◆ What is being asked
Can you print the data exactly and leave out each image?

(Frame-by-frame shape edits)
——

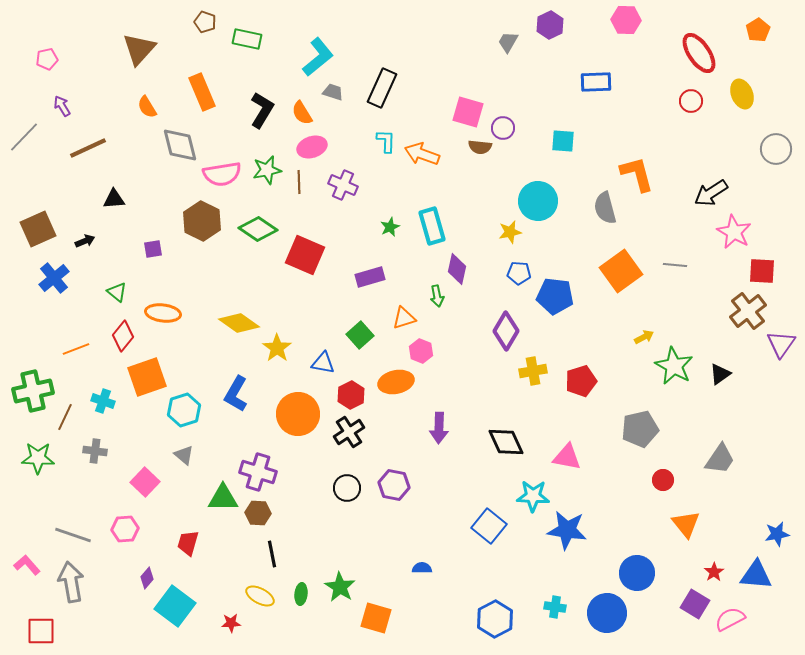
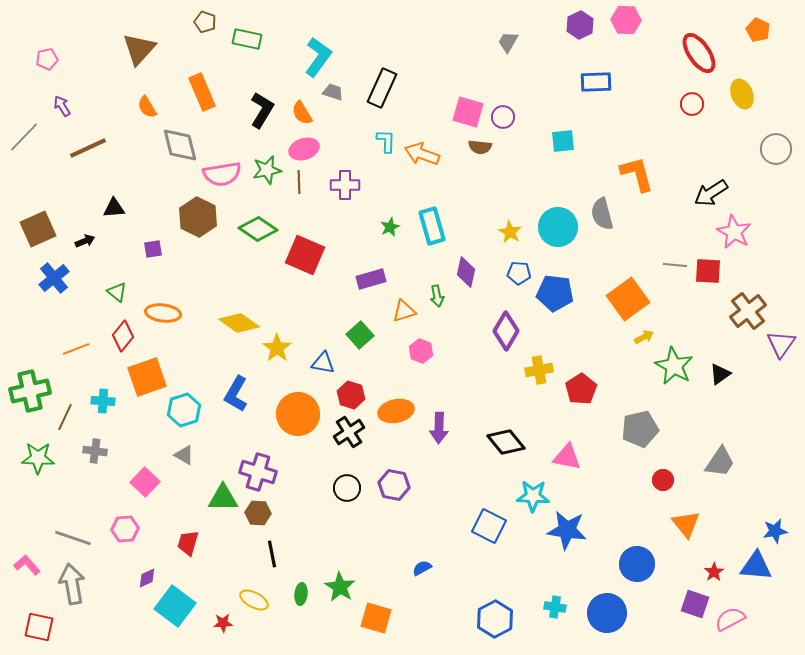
purple hexagon at (550, 25): moved 30 px right
orange pentagon at (758, 30): rotated 15 degrees counterclockwise
cyan L-shape at (318, 57): rotated 15 degrees counterclockwise
red circle at (691, 101): moved 1 px right, 3 px down
purple circle at (503, 128): moved 11 px up
cyan square at (563, 141): rotated 10 degrees counterclockwise
pink ellipse at (312, 147): moved 8 px left, 2 px down
purple cross at (343, 185): moved 2 px right; rotated 24 degrees counterclockwise
black triangle at (114, 199): moved 9 px down
cyan circle at (538, 201): moved 20 px right, 26 px down
gray semicircle at (605, 208): moved 3 px left, 6 px down
brown hexagon at (202, 221): moved 4 px left, 4 px up
yellow star at (510, 232): rotated 30 degrees counterclockwise
purple diamond at (457, 269): moved 9 px right, 3 px down
orange square at (621, 271): moved 7 px right, 28 px down
red square at (762, 271): moved 54 px left
purple rectangle at (370, 277): moved 1 px right, 2 px down
blue pentagon at (555, 296): moved 3 px up
orange triangle at (404, 318): moved 7 px up
yellow cross at (533, 371): moved 6 px right, 1 px up
red pentagon at (581, 381): moved 8 px down; rotated 16 degrees counterclockwise
orange ellipse at (396, 382): moved 29 px down
green cross at (33, 391): moved 3 px left
red hexagon at (351, 395): rotated 16 degrees counterclockwise
cyan cross at (103, 401): rotated 15 degrees counterclockwise
black diamond at (506, 442): rotated 15 degrees counterclockwise
gray triangle at (184, 455): rotated 10 degrees counterclockwise
gray trapezoid at (720, 459): moved 3 px down
blue square at (489, 526): rotated 12 degrees counterclockwise
blue star at (777, 534): moved 2 px left, 3 px up
gray line at (73, 535): moved 3 px down
blue semicircle at (422, 568): rotated 30 degrees counterclockwise
blue circle at (637, 573): moved 9 px up
blue triangle at (756, 575): moved 9 px up
purple diamond at (147, 578): rotated 25 degrees clockwise
gray arrow at (71, 582): moved 1 px right, 2 px down
yellow ellipse at (260, 596): moved 6 px left, 4 px down
purple square at (695, 604): rotated 12 degrees counterclockwise
red star at (231, 623): moved 8 px left
red square at (41, 631): moved 2 px left, 4 px up; rotated 12 degrees clockwise
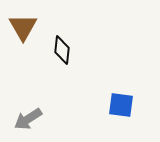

——

◆ Exercise result
purple hexagon at (550, 25): moved 30 px right
orange pentagon at (758, 30): rotated 15 degrees counterclockwise
cyan L-shape at (318, 57): rotated 15 degrees counterclockwise
red circle at (691, 101): moved 1 px right, 3 px down
purple circle at (503, 128): moved 11 px up
cyan square at (563, 141): rotated 10 degrees counterclockwise
pink ellipse at (312, 147): moved 8 px left, 2 px down
purple cross at (343, 185): moved 2 px right; rotated 24 degrees counterclockwise
black triangle at (114, 199): moved 9 px down
cyan circle at (538, 201): moved 20 px right, 26 px down
gray semicircle at (605, 208): moved 3 px left, 6 px down
brown hexagon at (202, 221): moved 4 px left, 4 px up
yellow star at (510, 232): rotated 30 degrees counterclockwise
purple diamond at (457, 269): moved 9 px right, 3 px down
orange square at (621, 271): moved 7 px right, 28 px down
red square at (762, 271): moved 54 px left
purple rectangle at (370, 277): moved 1 px right, 2 px down
blue pentagon at (555, 296): moved 3 px up
orange triangle at (404, 318): moved 7 px up
yellow cross at (533, 371): moved 6 px right, 1 px up
red pentagon at (581, 381): moved 8 px down; rotated 16 degrees counterclockwise
orange ellipse at (396, 382): moved 29 px down
green cross at (33, 391): moved 3 px left
red hexagon at (351, 395): rotated 16 degrees counterclockwise
cyan cross at (103, 401): rotated 15 degrees counterclockwise
black diamond at (506, 442): rotated 15 degrees counterclockwise
gray triangle at (184, 455): rotated 10 degrees counterclockwise
gray trapezoid at (720, 459): moved 3 px down
blue square at (489, 526): rotated 12 degrees counterclockwise
blue star at (777, 534): moved 2 px left, 3 px up
gray line at (73, 535): moved 3 px down
blue semicircle at (422, 568): rotated 30 degrees counterclockwise
blue circle at (637, 573): moved 9 px up
blue triangle at (756, 575): moved 9 px up
purple diamond at (147, 578): rotated 25 degrees clockwise
gray arrow at (71, 582): moved 1 px right, 2 px down
yellow ellipse at (260, 596): moved 6 px left, 4 px down
purple square at (695, 604): rotated 12 degrees counterclockwise
red star at (231, 623): moved 8 px left
red square at (41, 631): moved 2 px left, 4 px up; rotated 12 degrees clockwise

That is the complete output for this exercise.